Extracted records Start Marker

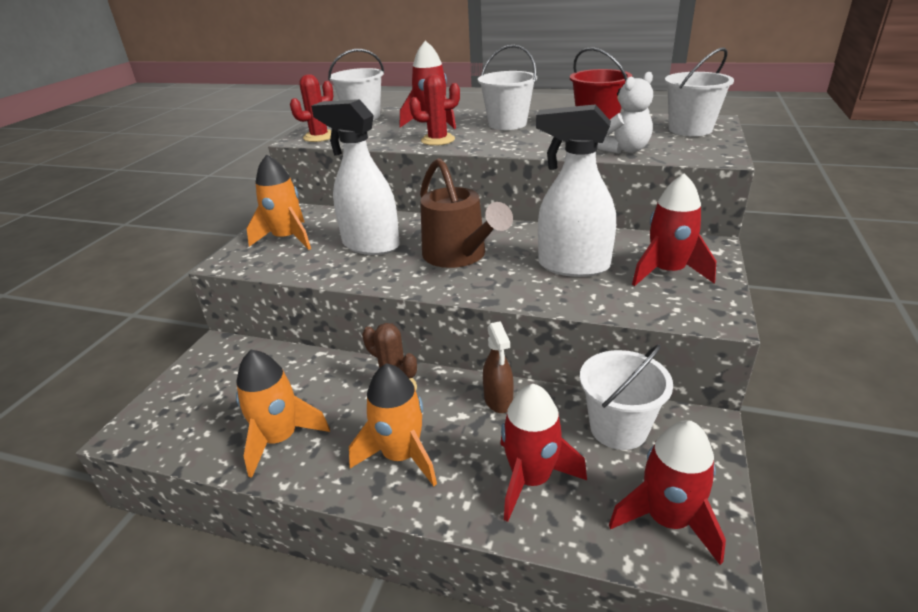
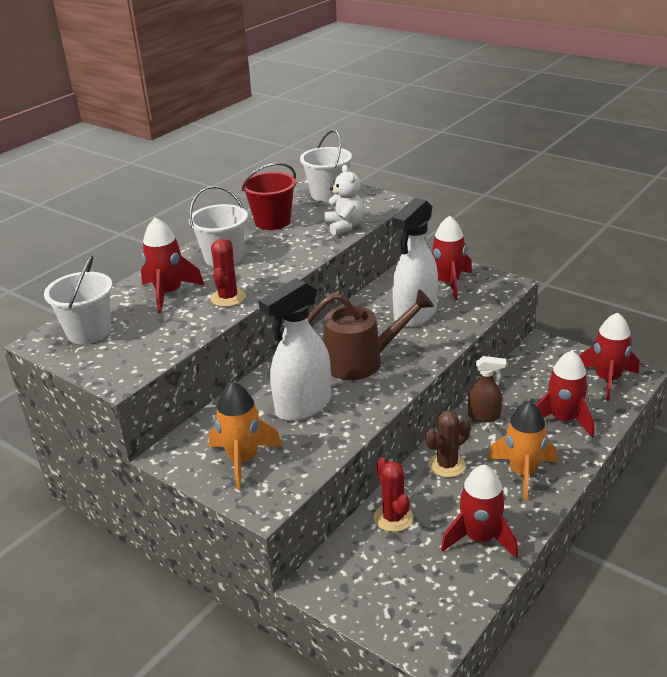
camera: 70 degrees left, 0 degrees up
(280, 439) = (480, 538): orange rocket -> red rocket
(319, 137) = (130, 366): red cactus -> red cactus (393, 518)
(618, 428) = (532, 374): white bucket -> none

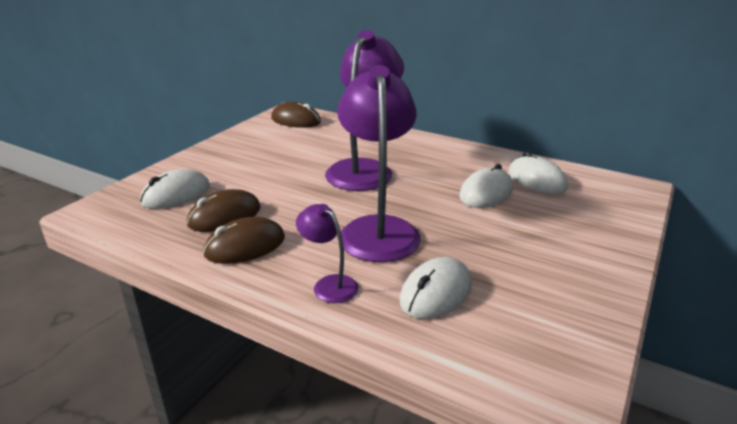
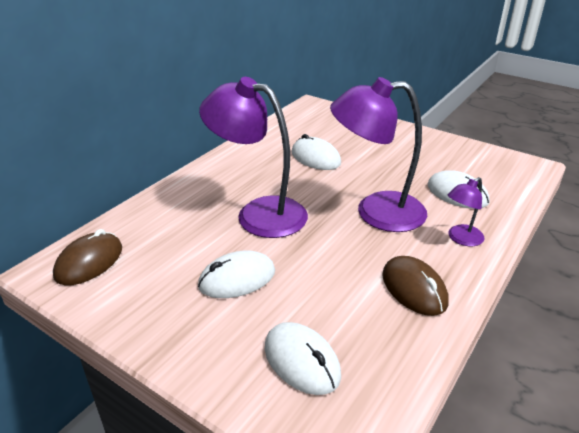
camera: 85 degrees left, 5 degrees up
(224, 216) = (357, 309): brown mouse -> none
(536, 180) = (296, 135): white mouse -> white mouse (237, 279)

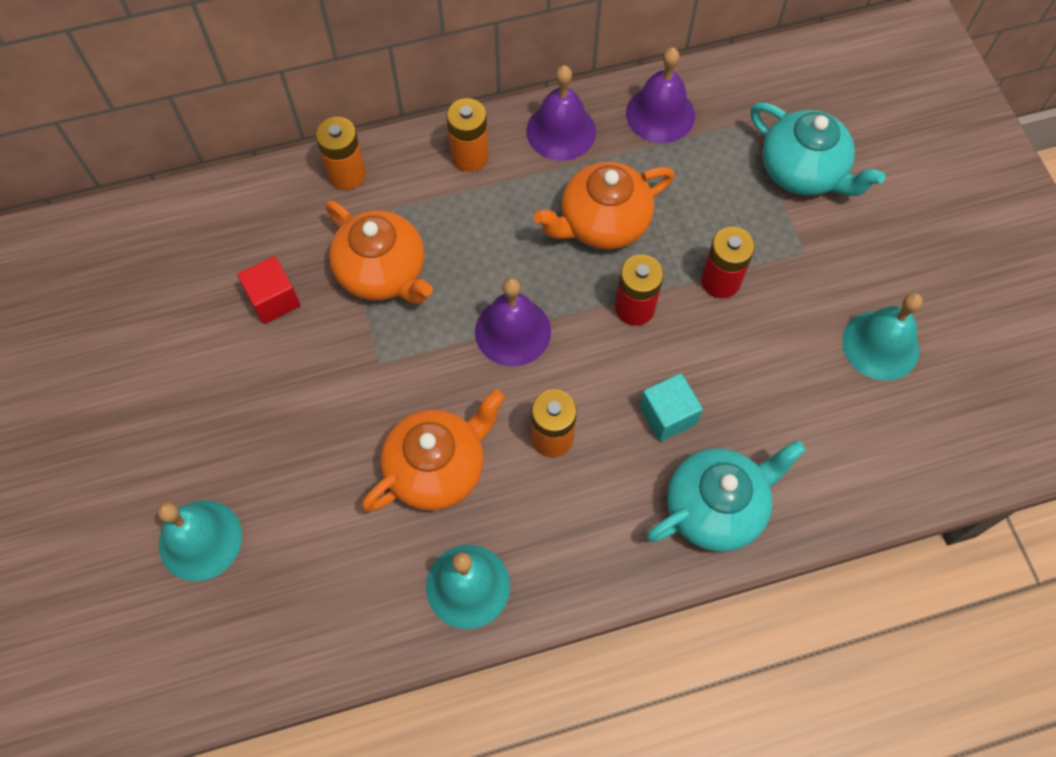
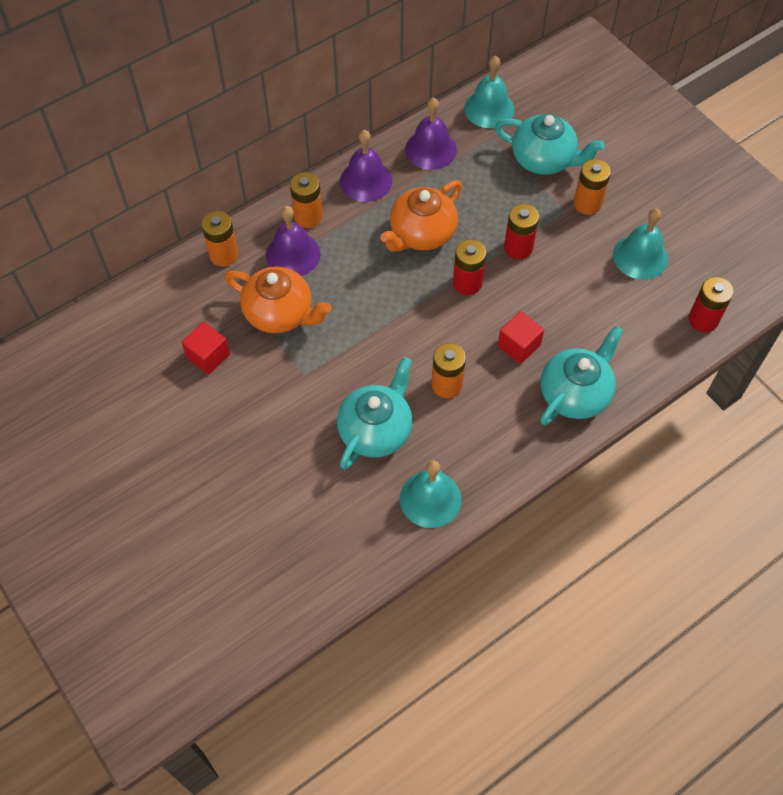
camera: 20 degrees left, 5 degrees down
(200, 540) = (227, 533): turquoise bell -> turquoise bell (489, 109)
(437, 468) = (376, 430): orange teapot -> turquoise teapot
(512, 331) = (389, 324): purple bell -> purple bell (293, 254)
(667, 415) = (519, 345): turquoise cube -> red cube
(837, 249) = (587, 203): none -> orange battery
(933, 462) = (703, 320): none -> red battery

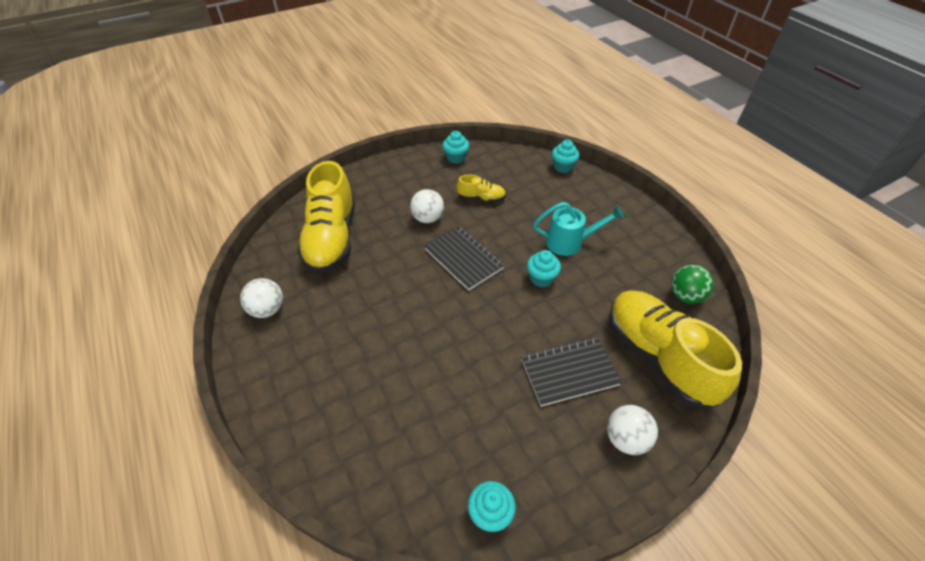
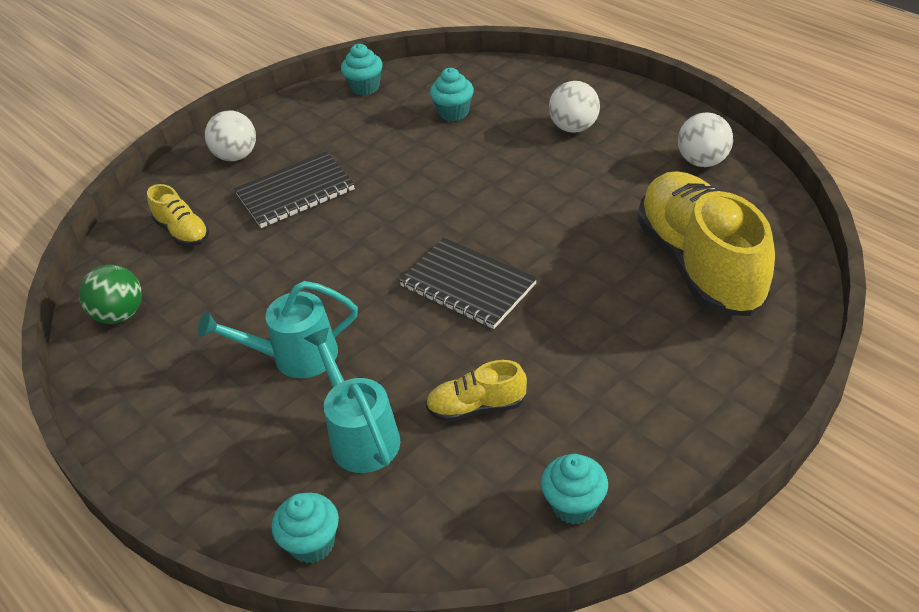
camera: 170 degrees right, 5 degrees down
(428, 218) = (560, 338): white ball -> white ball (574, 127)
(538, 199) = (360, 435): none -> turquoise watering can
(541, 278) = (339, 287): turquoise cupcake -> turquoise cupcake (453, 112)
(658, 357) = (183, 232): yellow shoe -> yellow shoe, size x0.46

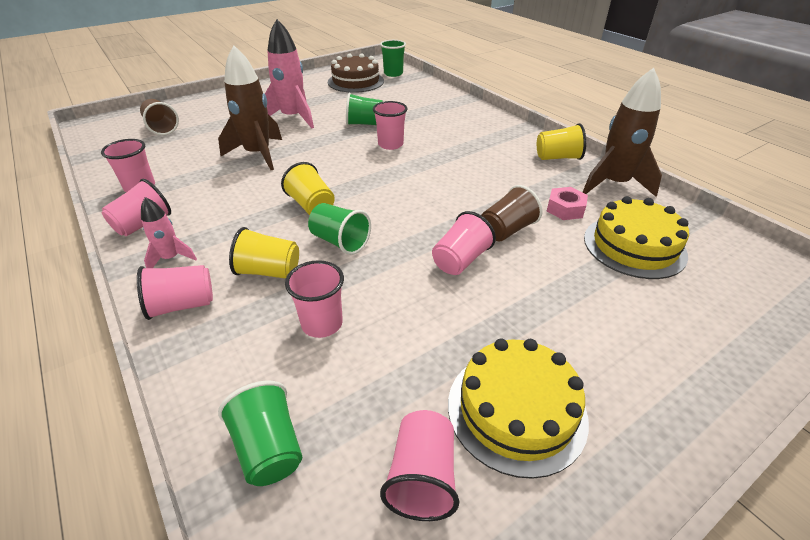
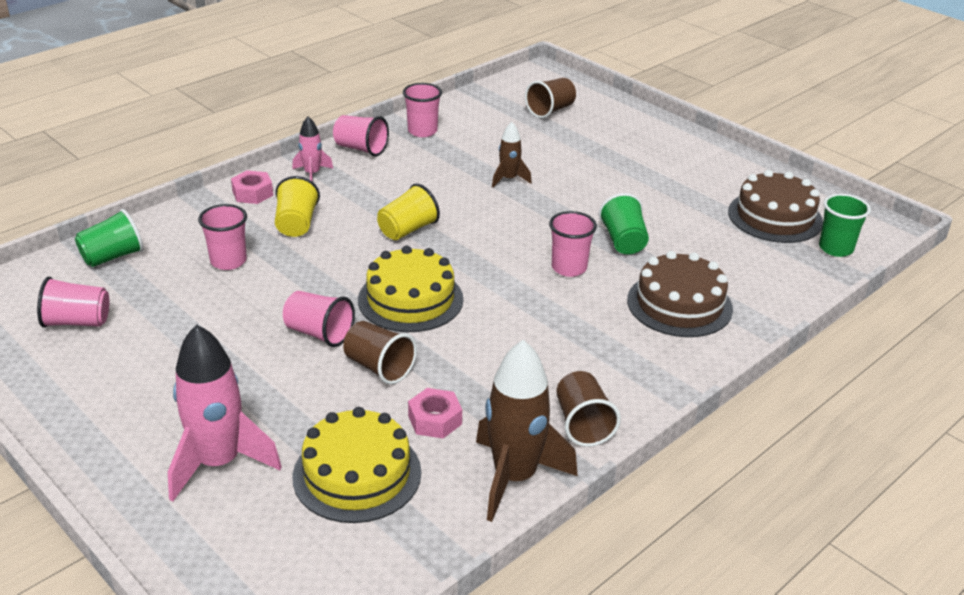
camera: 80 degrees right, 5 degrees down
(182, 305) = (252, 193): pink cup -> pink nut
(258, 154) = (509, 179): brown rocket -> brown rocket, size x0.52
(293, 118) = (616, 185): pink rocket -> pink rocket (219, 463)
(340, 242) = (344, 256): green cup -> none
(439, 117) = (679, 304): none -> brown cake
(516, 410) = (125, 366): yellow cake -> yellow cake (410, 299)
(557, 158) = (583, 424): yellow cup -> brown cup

Extracted records End Marker

● Task details: Using the entries above, reproduce word for word only the lines from the one that contains "(837, 249) = (587, 203): none" to the one that contains "camera: 80 degrees right, 5 degrees down", both ends included, and drop every picture.

● Answer area:
(837, 249) = (587, 203): none -> orange battery
(933, 462) = (703, 320): none -> red battery

camera: 170 degrees right, 5 degrees down
(428, 218) = (560, 338): white ball -> white ball (574, 127)
(538, 199) = (360, 435): none -> turquoise watering can
(541, 278) = (339, 287): turquoise cupcake -> turquoise cupcake (453, 112)
(658, 357) = (183, 232): yellow shoe -> yellow shoe, size x0.46

camera: 80 degrees right, 5 degrees down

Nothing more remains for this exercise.